▶ WHAT THIS TASK INVOLVES: Duplicate every one of the following records line for line, with no changes.

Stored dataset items
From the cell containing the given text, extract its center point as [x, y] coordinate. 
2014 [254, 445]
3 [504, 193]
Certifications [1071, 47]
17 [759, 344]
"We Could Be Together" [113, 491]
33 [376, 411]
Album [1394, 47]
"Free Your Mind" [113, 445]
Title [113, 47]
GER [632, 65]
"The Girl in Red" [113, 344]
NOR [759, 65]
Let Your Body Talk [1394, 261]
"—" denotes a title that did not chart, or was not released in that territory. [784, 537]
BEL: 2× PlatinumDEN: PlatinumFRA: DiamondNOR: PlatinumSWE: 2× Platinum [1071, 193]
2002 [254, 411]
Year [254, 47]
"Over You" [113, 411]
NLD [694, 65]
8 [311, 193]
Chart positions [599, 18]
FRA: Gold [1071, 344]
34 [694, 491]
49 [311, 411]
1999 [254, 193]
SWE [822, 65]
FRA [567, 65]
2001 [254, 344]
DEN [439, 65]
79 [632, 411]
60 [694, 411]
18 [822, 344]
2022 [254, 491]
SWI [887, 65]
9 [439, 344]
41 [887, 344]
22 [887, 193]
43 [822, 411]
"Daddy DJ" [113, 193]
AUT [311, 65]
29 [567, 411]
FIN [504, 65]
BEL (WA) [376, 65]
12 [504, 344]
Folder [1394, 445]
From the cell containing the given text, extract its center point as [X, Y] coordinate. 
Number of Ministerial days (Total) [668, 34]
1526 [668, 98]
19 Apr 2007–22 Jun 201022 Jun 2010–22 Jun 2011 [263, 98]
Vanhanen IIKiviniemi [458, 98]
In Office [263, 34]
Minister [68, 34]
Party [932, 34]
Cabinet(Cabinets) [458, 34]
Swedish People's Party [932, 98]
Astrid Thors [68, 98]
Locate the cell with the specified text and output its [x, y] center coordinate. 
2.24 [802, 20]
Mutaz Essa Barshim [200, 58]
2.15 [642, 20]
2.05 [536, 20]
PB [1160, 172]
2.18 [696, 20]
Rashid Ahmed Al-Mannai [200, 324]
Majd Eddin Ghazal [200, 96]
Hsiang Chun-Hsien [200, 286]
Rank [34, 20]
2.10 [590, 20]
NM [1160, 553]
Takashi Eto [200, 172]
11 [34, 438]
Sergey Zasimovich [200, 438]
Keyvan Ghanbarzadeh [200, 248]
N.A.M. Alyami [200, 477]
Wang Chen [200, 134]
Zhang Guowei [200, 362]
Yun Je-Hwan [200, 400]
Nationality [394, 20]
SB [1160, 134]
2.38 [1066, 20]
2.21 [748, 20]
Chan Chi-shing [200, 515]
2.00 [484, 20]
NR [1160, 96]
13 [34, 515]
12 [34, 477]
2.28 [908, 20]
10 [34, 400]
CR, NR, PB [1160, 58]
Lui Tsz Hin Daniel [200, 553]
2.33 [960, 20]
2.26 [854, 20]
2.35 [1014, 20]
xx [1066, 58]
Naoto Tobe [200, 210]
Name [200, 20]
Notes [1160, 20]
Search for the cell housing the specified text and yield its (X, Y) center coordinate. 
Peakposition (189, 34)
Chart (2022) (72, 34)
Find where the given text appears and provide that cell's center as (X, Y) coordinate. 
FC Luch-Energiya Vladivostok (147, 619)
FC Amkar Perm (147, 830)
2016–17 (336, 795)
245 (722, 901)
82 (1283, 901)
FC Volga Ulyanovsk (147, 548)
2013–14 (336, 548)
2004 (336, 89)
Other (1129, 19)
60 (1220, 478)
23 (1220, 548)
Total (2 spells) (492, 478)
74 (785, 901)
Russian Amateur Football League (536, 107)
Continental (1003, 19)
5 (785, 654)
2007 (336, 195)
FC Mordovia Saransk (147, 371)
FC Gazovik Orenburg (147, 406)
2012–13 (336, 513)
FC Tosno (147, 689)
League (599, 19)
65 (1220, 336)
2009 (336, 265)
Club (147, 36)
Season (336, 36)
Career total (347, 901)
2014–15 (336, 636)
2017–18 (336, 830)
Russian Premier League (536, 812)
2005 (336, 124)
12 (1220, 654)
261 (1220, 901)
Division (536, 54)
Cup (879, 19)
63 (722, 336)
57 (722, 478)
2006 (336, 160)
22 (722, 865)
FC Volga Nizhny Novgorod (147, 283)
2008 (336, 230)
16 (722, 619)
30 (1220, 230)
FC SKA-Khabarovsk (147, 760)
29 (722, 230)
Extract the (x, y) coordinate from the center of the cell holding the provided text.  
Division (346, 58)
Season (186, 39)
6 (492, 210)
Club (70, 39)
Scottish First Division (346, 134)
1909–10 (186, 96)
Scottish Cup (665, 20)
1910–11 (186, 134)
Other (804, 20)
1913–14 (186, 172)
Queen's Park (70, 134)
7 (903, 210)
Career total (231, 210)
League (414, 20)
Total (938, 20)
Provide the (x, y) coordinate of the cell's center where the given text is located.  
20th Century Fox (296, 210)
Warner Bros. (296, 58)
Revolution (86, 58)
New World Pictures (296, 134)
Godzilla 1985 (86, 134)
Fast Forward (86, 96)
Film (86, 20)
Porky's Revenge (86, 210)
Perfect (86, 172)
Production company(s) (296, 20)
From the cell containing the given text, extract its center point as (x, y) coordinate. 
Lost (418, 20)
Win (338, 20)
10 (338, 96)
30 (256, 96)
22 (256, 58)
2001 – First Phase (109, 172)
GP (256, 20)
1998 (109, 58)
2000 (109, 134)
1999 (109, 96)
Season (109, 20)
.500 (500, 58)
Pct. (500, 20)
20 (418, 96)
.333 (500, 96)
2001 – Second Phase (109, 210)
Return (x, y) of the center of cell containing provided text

▶ SOLUTION:
From the cell containing the given text, extract its center point as [x, y] coordinate. 
2014 [254, 445]
3 [504, 193]
Certifications [1071, 47]
17 [759, 344]
"We Could Be Together" [113, 491]
33 [376, 411]
Album [1394, 47]
"Free Your Mind" [113, 445]
Title [113, 47]
GER [632, 65]
"The Girl in Red" [113, 344]
NOR [759, 65]
Let Your Body Talk [1394, 261]
"—" denotes a title that did not chart, or was not released in that territory. [784, 537]
BEL: 2× PlatinumDEN: PlatinumFRA: DiamondNOR: PlatinumSWE: 2× Platinum [1071, 193]
2002 [254, 411]
Year [254, 47]
"Over You" [113, 411]
NLD [694, 65]
8 [311, 193]
Chart positions [599, 18]
FRA: Gold [1071, 344]
34 [694, 491]
49 [311, 411]
1999 [254, 193]
SWE [822, 65]
FRA [567, 65]
2001 [254, 344]
DEN [439, 65]
79 [632, 411]
60 [694, 411]
18 [822, 344]
2022 [254, 491]
SWI [887, 65]
9 [439, 344]
41 [887, 344]
22 [887, 193]
43 [822, 411]
"Daddy DJ" [113, 193]
AUT [311, 65]
29 [567, 411]
FIN [504, 65]
BEL (WA) [376, 65]
12 [504, 344]
Folder [1394, 445]
From the cell containing the given text, extract its center point as [X, Y] coordinate. 
Number of Ministerial days (Total) [668, 34]
1526 [668, 98]
19 Apr 2007–22 Jun 201022 Jun 2010–22 Jun 2011 [263, 98]
Vanhanen IIKiviniemi [458, 98]
In Office [263, 34]
Minister [68, 34]
Party [932, 34]
Cabinet(Cabinets) [458, 34]
Swedish People's Party [932, 98]
Astrid Thors [68, 98]
Locate the cell with the specified text and output its [x, y] center coordinate. 
2.24 [802, 20]
Mutaz Essa Barshim [200, 58]
2.15 [642, 20]
2.05 [536, 20]
PB [1160, 172]
2.18 [696, 20]
Rashid Ahmed Al-Mannai [200, 324]
Majd Eddin Ghazal [200, 96]
Hsiang Chun-Hsien [200, 286]
Rank [34, 20]
2.10 [590, 20]
NM [1160, 553]
Takashi Eto [200, 172]
11 [34, 438]
Sergey Zasimovich [200, 438]
Keyvan Ghanbarzadeh [200, 248]
N.A.M. Alyami [200, 477]
Wang Chen [200, 134]
Zhang Guowei [200, 362]
Yun Je-Hwan [200, 400]
Nationality [394, 20]
SB [1160, 134]
2.38 [1066, 20]
2.21 [748, 20]
Chan Chi-shing [200, 515]
2.00 [484, 20]
NR [1160, 96]
13 [34, 515]
12 [34, 477]
2.28 [908, 20]
10 [34, 400]
CR, NR, PB [1160, 58]
Lui Tsz Hin Daniel [200, 553]
2.33 [960, 20]
2.26 [854, 20]
2.35 [1014, 20]
xx [1066, 58]
Naoto Tobe [200, 210]
Name [200, 20]
Notes [1160, 20]
Search for the cell housing the specified text and yield its (X, Y) center coordinate. 
Peakposition (189, 34)
Chart (2022) (72, 34)
Find where the given text appears and provide that cell's center as (X, Y) coordinate. 
FC Luch-Energiya Vladivostok (147, 619)
FC Amkar Perm (147, 830)
2016–17 (336, 795)
245 (722, 901)
82 (1283, 901)
FC Volga Ulyanovsk (147, 548)
2013–14 (336, 548)
2004 (336, 89)
Other (1129, 19)
60 (1220, 478)
23 (1220, 548)
Total (2 spells) (492, 478)
74 (785, 901)
Russian Amateur Football League (536, 107)
Continental (1003, 19)
5 (785, 654)
2007 (336, 195)
FC Mordovia Saransk (147, 371)
FC Gazovik Orenburg (147, 406)
2012–13 (336, 513)
FC Tosno (147, 689)
League (599, 19)
65 (1220, 336)
2009 (336, 265)
Club (147, 36)
Season (336, 36)
Career total (347, 901)
2014–15 (336, 636)
2017–18 (336, 830)
Russian Premier League (536, 812)
2005 (336, 124)
12 (1220, 654)
261 (1220, 901)
Division (536, 54)
Cup (879, 19)
63 (722, 336)
57 (722, 478)
2006 (336, 160)
22 (722, 865)
FC Volga Nizhny Novgorod (147, 283)
2008 (336, 230)
16 (722, 619)
30 (1220, 230)
FC SKA-Khabarovsk (147, 760)
29 (722, 230)
Extract the (x, y) coordinate from the center of the cell holding the provided text.  
Division (346, 58)
Season (186, 39)
6 (492, 210)
Club (70, 39)
Scottish First Division (346, 134)
1909–10 (186, 96)
Scottish Cup (665, 20)
1910–11 (186, 134)
Other (804, 20)
1913–14 (186, 172)
Queen's Park (70, 134)
7 (903, 210)
Career total (231, 210)
League (414, 20)
Total (938, 20)
Provide the (x, y) coordinate of the cell's center where the given text is located.  
20th Century Fox (296, 210)
Warner Bros. (296, 58)
Revolution (86, 58)
New World Pictures (296, 134)
Godzilla 1985 (86, 134)
Fast Forward (86, 96)
Film (86, 20)
Porky's Revenge (86, 210)
Perfect (86, 172)
Production company(s) (296, 20)
From the cell containing the given text, extract its center point as (x, y) coordinate. 
Lost (418, 20)
Win (338, 20)
10 (338, 96)
30 (256, 96)
22 (256, 58)
2001 – First Phase (109, 172)
GP (256, 20)
1998 (109, 58)
2000 (109, 134)
1999 (109, 96)
Season (109, 20)
.500 (500, 58)
Pct. (500, 20)
20 (418, 96)
.333 (500, 96)
2001 – Second Phase (109, 210)
Return (x, y) of the center of cell containing provided text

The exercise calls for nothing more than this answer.